(Coordinate-based object records)
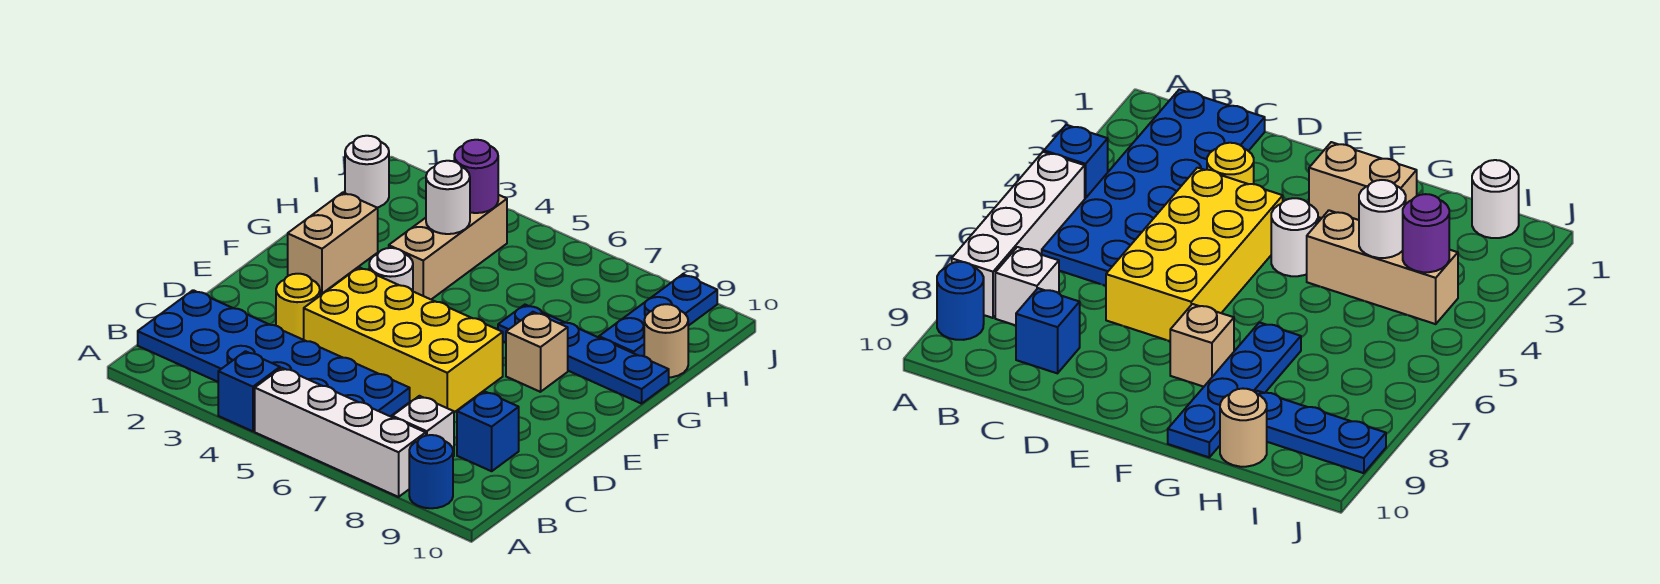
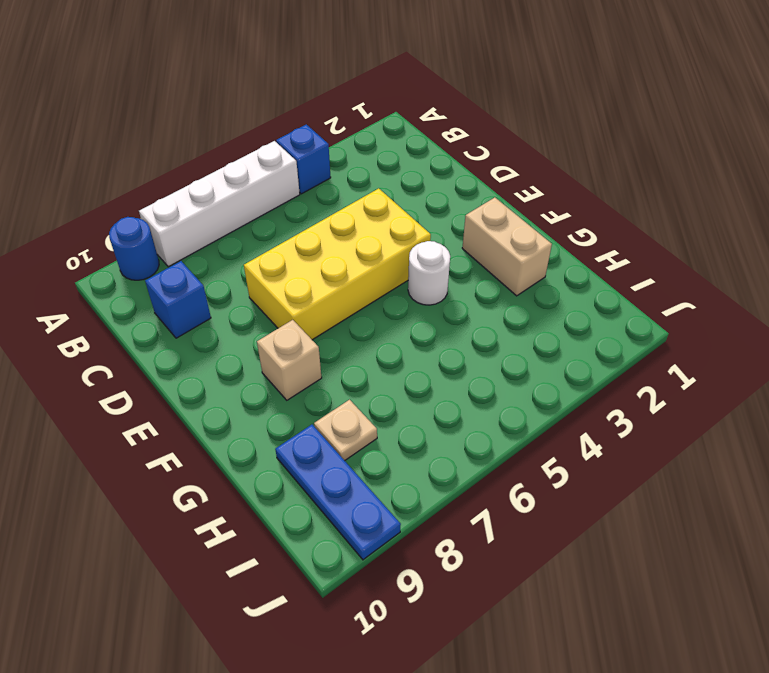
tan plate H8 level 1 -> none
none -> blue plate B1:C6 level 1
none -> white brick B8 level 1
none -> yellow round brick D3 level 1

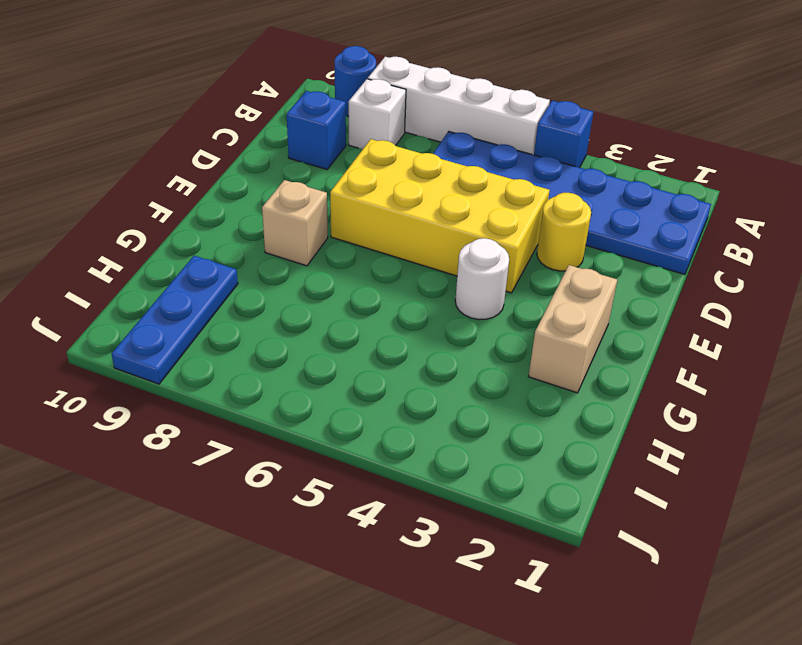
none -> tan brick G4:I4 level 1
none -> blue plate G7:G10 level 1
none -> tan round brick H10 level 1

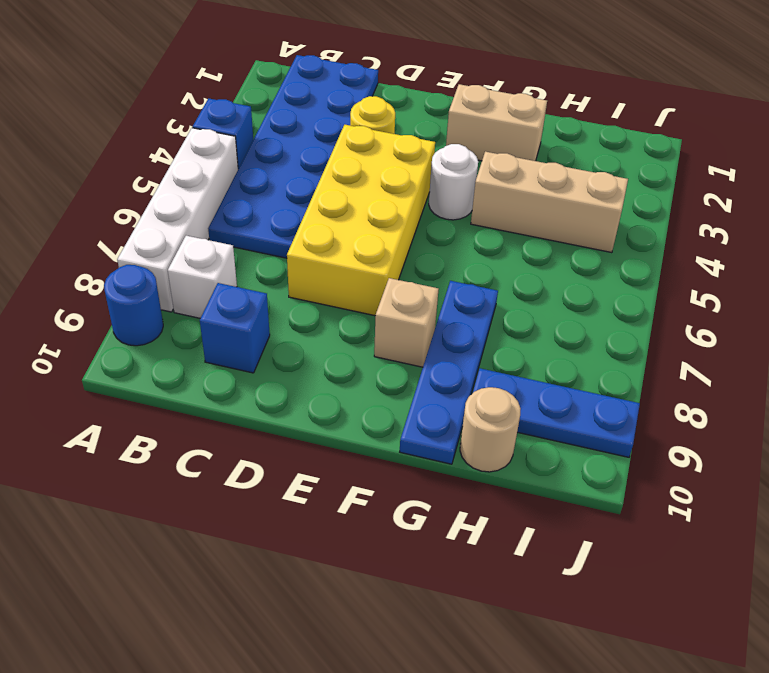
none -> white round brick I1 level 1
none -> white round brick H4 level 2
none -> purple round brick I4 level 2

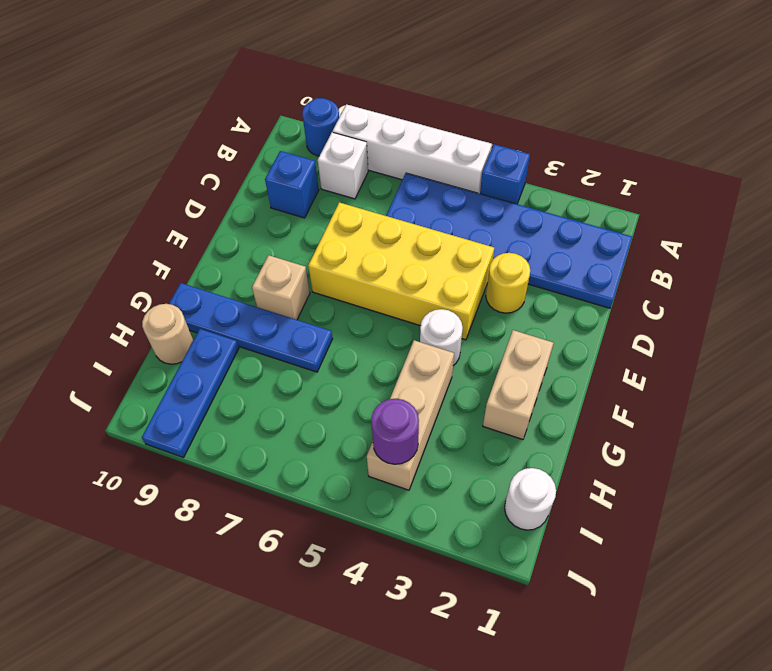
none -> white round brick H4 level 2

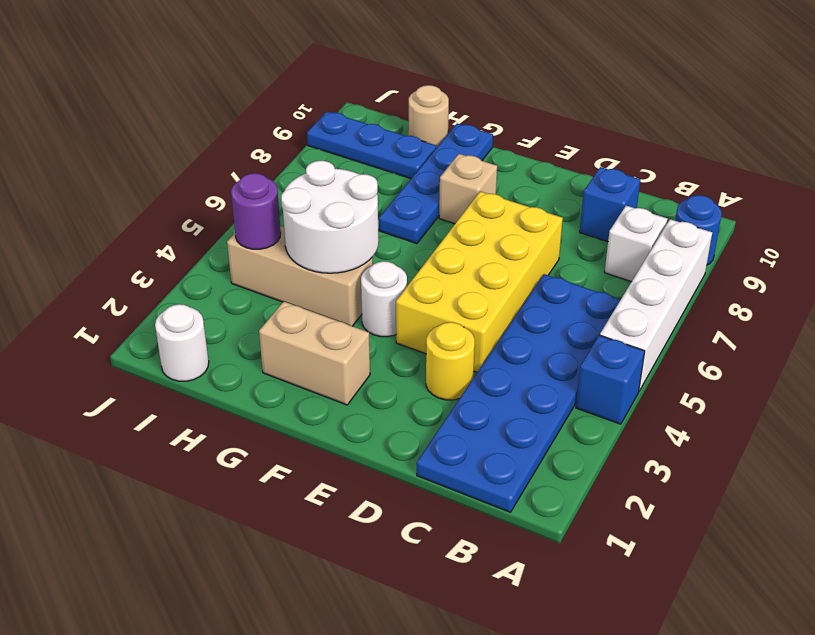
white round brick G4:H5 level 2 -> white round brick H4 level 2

» EXERCISE GOAL: Although the records contain pictures, restate them word for word with those pictures left out.

» RESULT OF THE TASK:
tan plate H8 level 1 -> none
none -> blue plate B1:C6 level 1
none -> white brick B8 level 1
none -> yellow round brick D3 level 1

none -> tan brick G4:I4 level 1
none -> blue plate G7:G10 level 1
none -> tan round brick H10 level 1

none -> white round brick I1 level 1
none -> white round brick H4 level 2
none -> purple round brick I4 level 2

none -> white round brick H4 level 2

white round brick G4:H5 level 2 -> white round brick H4 level 2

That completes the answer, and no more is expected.